*HOW TO COMPLETE THIS TASK*
For every line in the entries that contains "none", show the whole line.
-------- RAW DATA
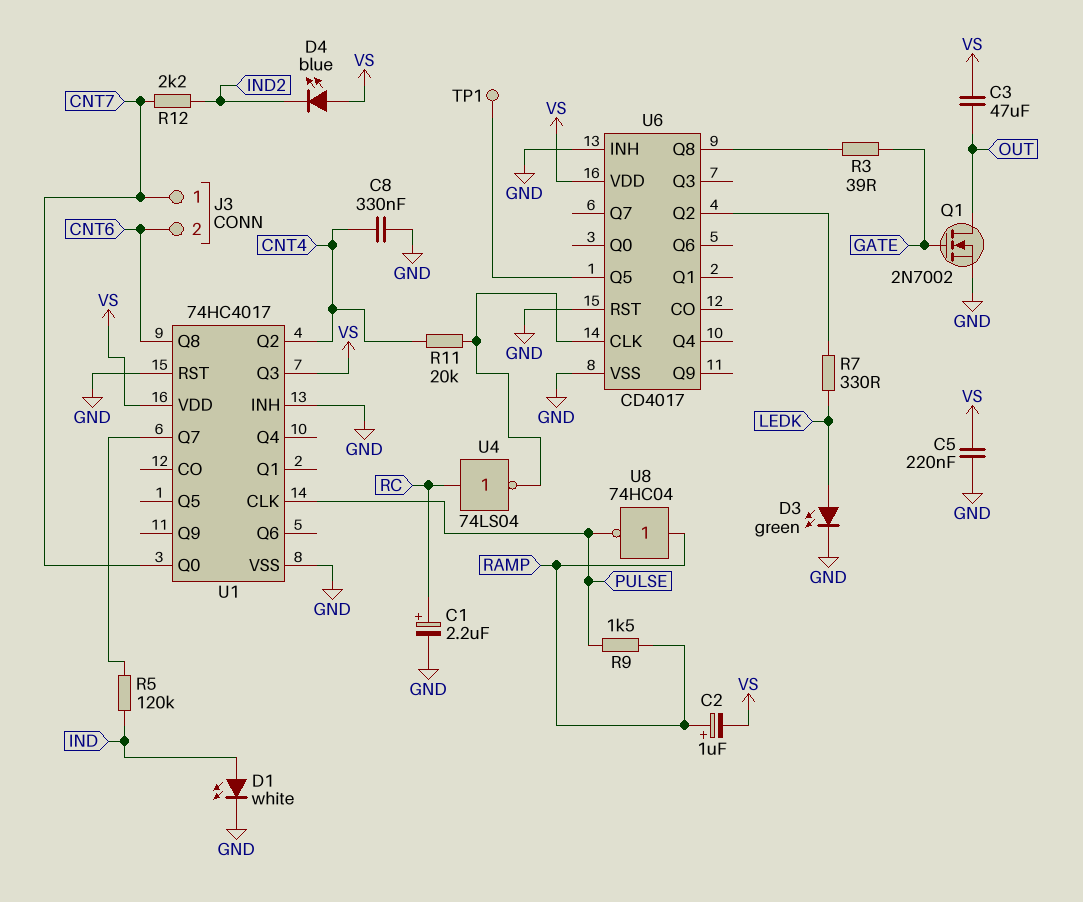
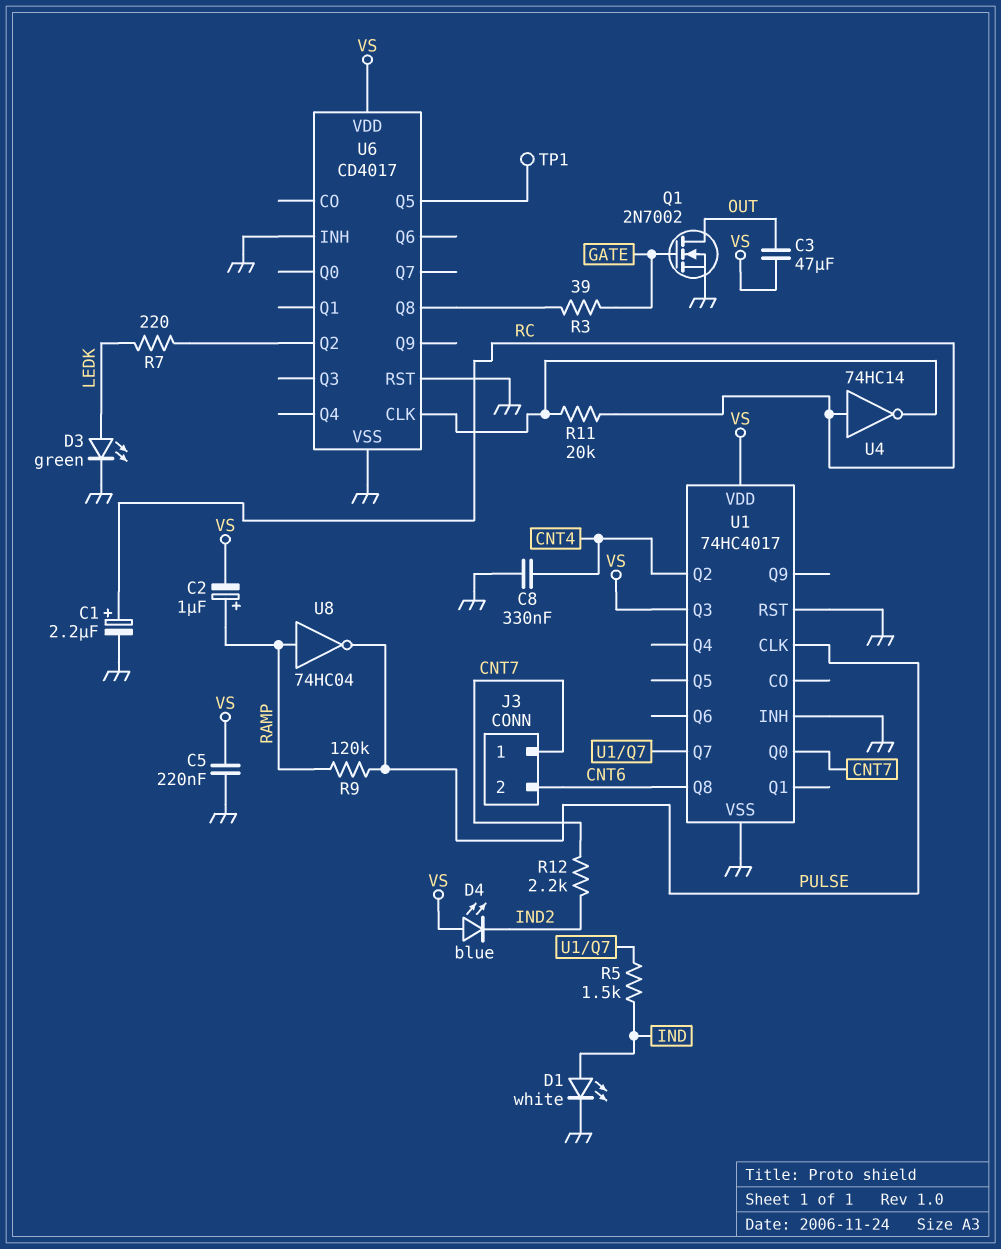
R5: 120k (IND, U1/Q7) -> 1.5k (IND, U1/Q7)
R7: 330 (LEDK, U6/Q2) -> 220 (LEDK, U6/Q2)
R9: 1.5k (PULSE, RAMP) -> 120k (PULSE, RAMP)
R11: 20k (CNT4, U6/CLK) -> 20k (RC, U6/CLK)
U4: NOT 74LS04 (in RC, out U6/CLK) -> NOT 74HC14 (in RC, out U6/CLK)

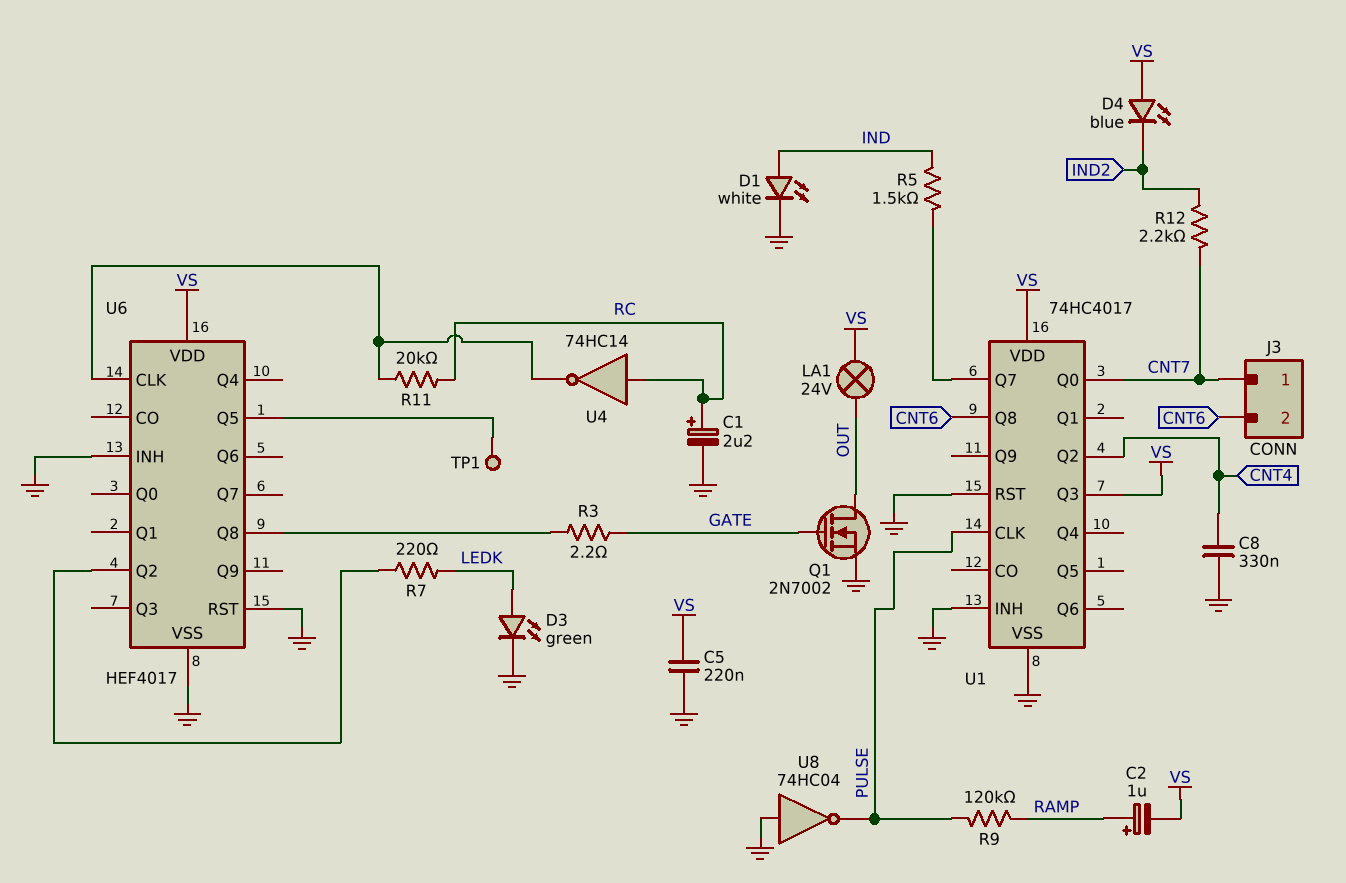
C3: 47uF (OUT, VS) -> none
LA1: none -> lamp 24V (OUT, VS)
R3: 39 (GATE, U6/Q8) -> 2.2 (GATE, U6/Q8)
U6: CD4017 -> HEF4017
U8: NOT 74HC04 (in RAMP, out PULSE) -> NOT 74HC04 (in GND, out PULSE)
----------------
*SOLUTION*
C3: 47uF (OUT, VS) -> none
LA1: none -> lamp 24V (OUT, VS)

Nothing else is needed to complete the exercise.